Exercise data:
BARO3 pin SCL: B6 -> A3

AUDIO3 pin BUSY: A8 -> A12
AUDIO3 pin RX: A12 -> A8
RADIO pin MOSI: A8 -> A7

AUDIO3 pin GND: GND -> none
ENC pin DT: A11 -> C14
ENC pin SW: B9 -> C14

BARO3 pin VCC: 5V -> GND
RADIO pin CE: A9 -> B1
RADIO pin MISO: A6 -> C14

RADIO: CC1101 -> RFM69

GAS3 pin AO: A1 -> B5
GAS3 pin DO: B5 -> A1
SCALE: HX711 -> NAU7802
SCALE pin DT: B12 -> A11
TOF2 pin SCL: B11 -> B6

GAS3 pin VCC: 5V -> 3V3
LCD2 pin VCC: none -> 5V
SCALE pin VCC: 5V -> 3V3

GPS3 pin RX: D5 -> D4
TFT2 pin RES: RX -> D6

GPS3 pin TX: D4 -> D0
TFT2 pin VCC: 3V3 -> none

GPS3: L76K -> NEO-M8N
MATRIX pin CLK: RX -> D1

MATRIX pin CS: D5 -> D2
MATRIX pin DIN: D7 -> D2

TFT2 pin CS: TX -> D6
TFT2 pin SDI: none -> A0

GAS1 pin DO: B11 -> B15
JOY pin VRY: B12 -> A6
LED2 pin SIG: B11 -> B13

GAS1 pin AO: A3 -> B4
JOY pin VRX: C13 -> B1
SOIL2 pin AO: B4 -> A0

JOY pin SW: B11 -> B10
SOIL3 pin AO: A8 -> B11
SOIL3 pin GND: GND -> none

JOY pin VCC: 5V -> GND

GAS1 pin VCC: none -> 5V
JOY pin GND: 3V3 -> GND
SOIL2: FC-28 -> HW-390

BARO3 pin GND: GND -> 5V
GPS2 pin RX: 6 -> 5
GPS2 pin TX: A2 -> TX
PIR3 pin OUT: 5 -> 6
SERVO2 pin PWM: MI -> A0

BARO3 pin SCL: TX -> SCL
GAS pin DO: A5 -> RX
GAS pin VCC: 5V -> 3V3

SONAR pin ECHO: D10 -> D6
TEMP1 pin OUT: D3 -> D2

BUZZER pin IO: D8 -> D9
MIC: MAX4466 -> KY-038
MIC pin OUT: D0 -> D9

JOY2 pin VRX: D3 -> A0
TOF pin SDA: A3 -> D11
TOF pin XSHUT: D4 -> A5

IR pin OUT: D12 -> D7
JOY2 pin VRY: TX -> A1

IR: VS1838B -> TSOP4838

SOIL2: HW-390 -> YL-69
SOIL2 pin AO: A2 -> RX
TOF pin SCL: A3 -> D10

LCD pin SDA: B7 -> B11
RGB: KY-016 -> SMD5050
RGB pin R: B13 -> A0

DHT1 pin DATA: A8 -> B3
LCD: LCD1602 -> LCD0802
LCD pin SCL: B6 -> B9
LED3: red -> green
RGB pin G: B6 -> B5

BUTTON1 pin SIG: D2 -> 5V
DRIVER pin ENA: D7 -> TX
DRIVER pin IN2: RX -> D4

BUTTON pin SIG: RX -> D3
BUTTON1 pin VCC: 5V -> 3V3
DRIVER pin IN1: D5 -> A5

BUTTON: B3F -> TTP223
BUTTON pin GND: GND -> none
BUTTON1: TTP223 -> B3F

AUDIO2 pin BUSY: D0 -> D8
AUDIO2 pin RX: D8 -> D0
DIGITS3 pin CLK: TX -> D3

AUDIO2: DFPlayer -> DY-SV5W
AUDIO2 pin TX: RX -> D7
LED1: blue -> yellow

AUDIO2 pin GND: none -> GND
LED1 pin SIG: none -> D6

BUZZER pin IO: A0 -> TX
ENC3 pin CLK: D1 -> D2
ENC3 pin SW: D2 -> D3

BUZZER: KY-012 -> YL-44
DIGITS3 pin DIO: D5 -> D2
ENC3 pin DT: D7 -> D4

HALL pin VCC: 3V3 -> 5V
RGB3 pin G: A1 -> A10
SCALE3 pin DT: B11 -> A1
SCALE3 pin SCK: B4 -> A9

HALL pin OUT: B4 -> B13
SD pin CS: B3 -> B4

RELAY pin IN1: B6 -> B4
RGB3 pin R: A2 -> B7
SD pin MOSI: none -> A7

Work task:
The lines to copy are those in the records above containing the word "HALL".

Exercise result:
HALL pin VCC: 3V3 -> 5V
HALL pin OUT: B4 -> B13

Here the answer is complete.